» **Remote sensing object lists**
== == ==

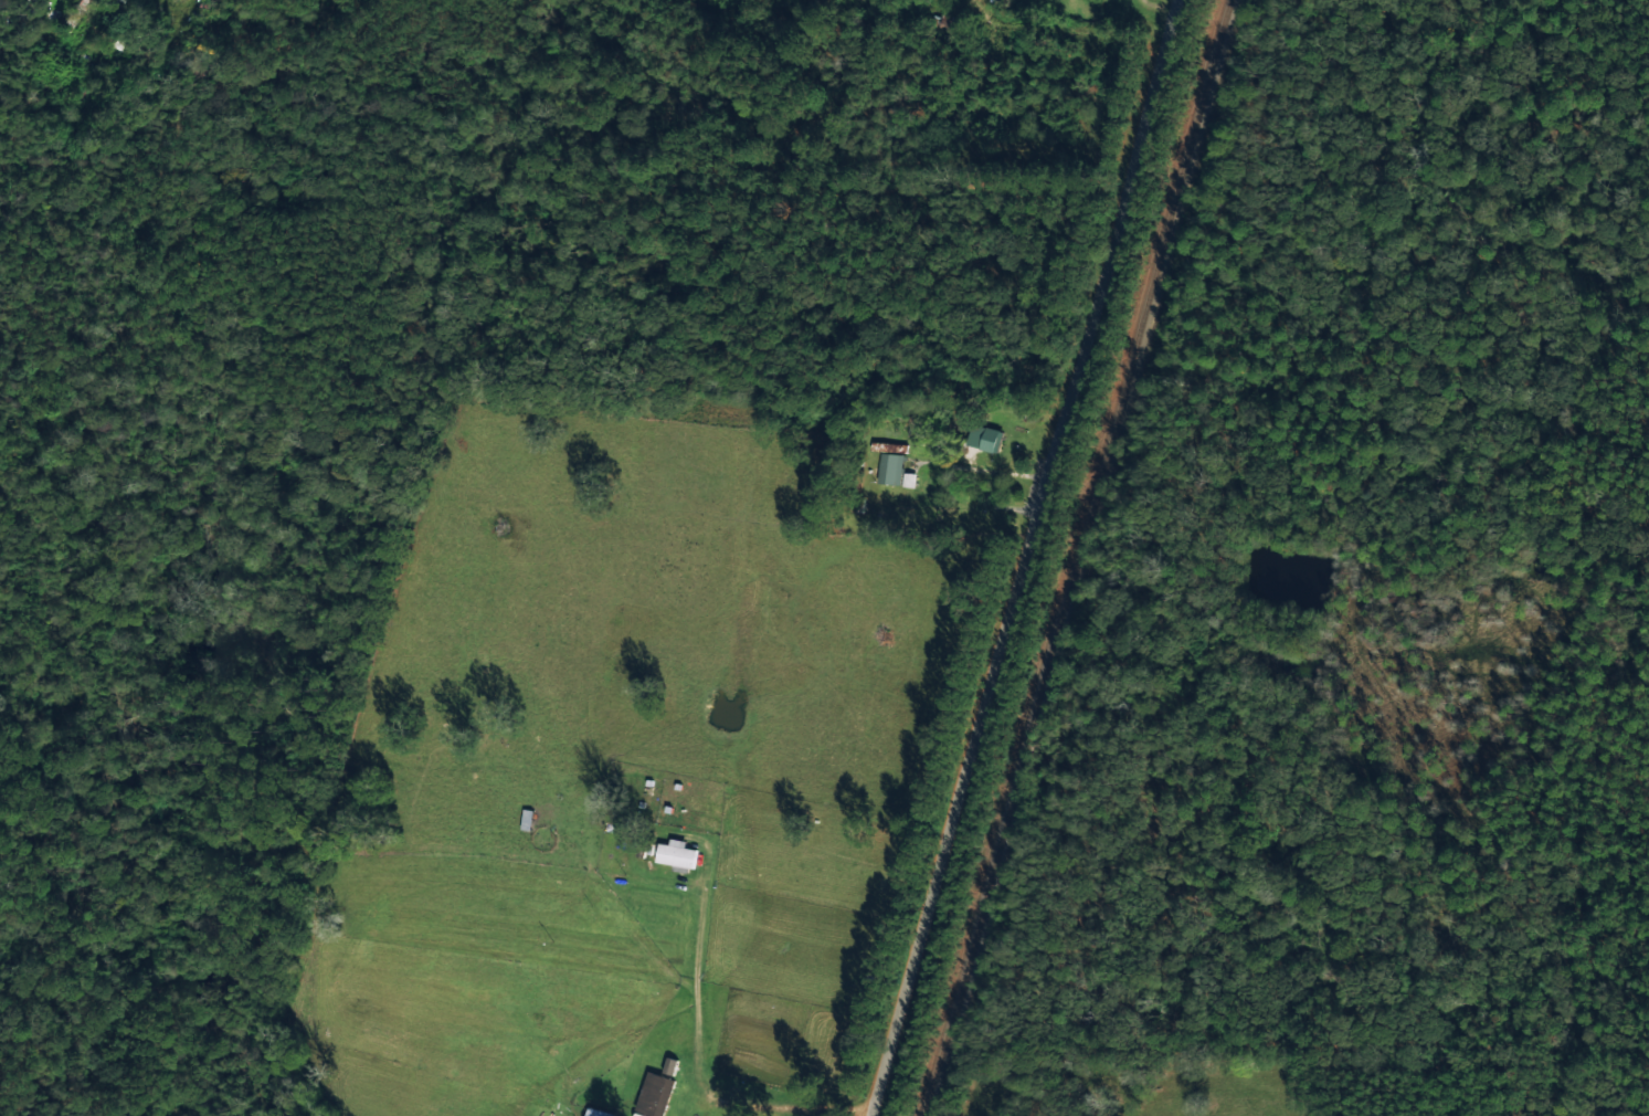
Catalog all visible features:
building: (982, 437)
building: (890, 468)
road: (1008, 474)
road: (1022, 558)
railway: (1075, 558)
building: (525, 817)
building: (675, 852)
building: (653, 1093)
building: (595, 1111)

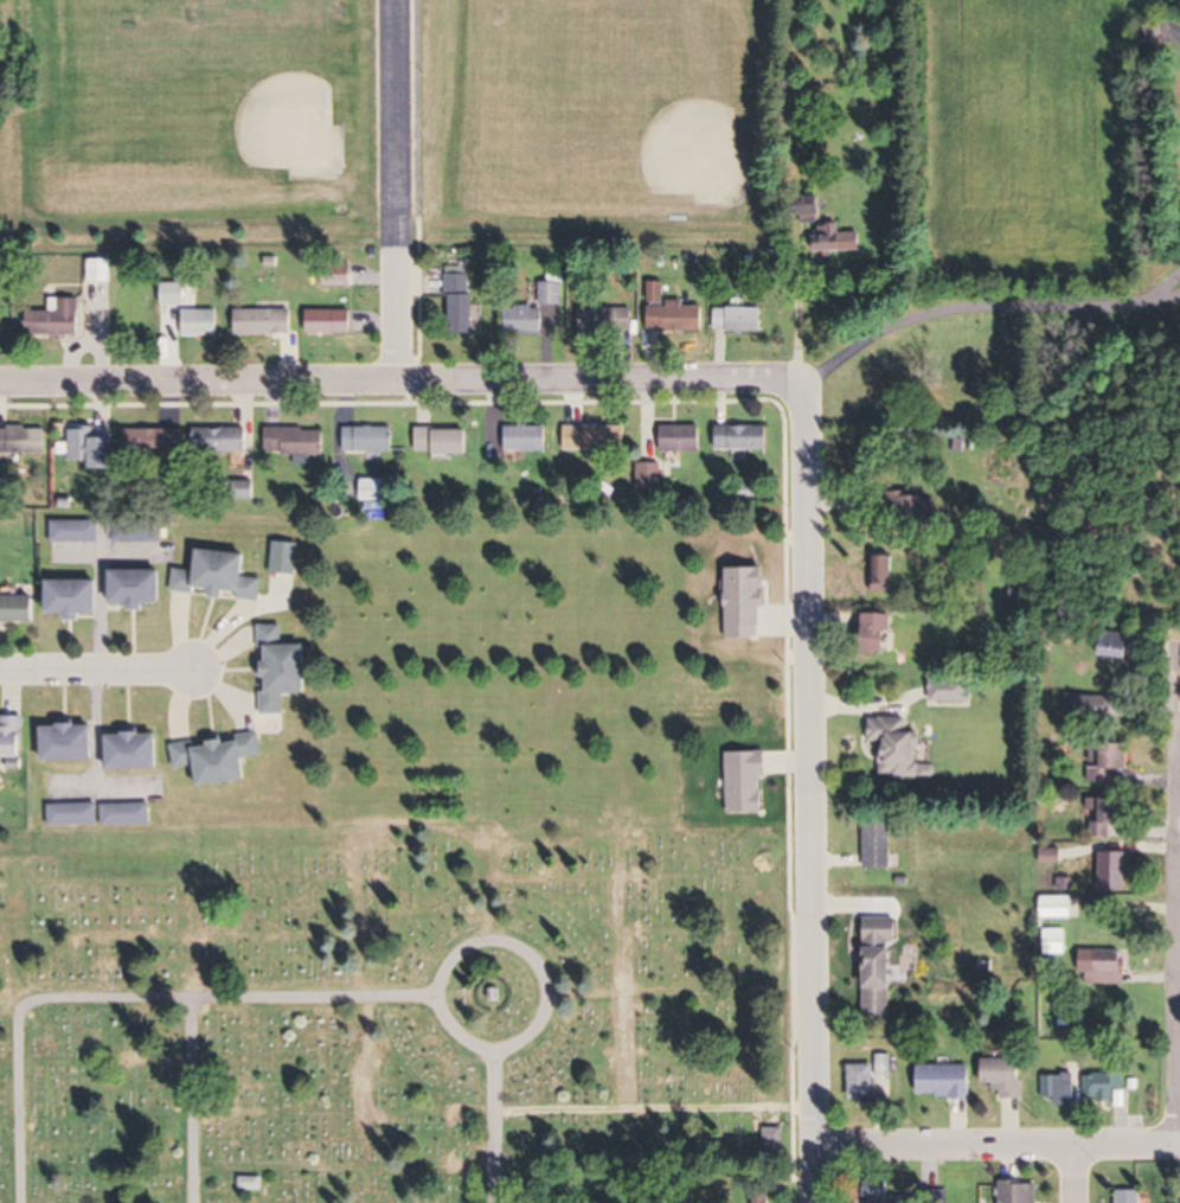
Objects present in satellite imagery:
park: (622, 49)
park: (294, 128)
park: (692, 157)
road: (396, 193)
building: (837, 240)
building: (100, 271)
building: (338, 275)
building: (552, 293)
building: (460, 301)
road: (983, 310)
building: (673, 314)
building: (57, 320)
building: (605, 321)
building: (738, 321)
building: (524, 322)
building: (265, 323)
building: (330, 323)
building: (200, 324)
road: (401, 386)
building: (682, 438)
building: (742, 438)
building: (369, 439)
building: (525, 439)
building: (594, 439)
building: (23, 440)
building: (295, 441)
building: (442, 441)
building: (155, 443)
building: (223, 444)
building: (94, 448)
building: (649, 476)
building: (378, 489)
building: (910, 508)
building: (76, 531)
building: (220, 576)
building: (883, 578)
building: (138, 589)
building: (76, 598)
building: (18, 608)
building: (882, 633)
building: (1118, 645)
road: (97, 663)
building: (282, 670)
building: (952, 689)
building: (1100, 707)
building: (12, 738)
building: (73, 744)
building: (899, 748)
building: (136, 752)
building: (218, 759)
building: (1108, 761)
road: (805, 794)
building: (73, 814)
building: (126, 815)
building: (1112, 820)
building: (881, 845)
building: (1114, 871)
road: (1177, 893)
building: (1058, 907)
road: (462, 953)
building: (883, 967)
building: (1101, 968)
road: (1178, 981)
road: (106, 998)
park: (368, 1000)
building: (1006, 1077)
building: (869, 1078)
building: (946, 1082)
building: (1104, 1086)
building: (1060, 1089)
road: (491, 1101)
road: (997, 1143)
road: (1072, 1173)
road: (488, 1174)
building: (252, 1184)
building: (882, 1192)
building: (1021, 1192)
building: (1131, 1197)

== == ==

» **Directive**
Where a line above includes "park", copy that line.

» **The completed task**
park: (622, 49)
park: (294, 128)
park: (692, 157)
park: (368, 1000)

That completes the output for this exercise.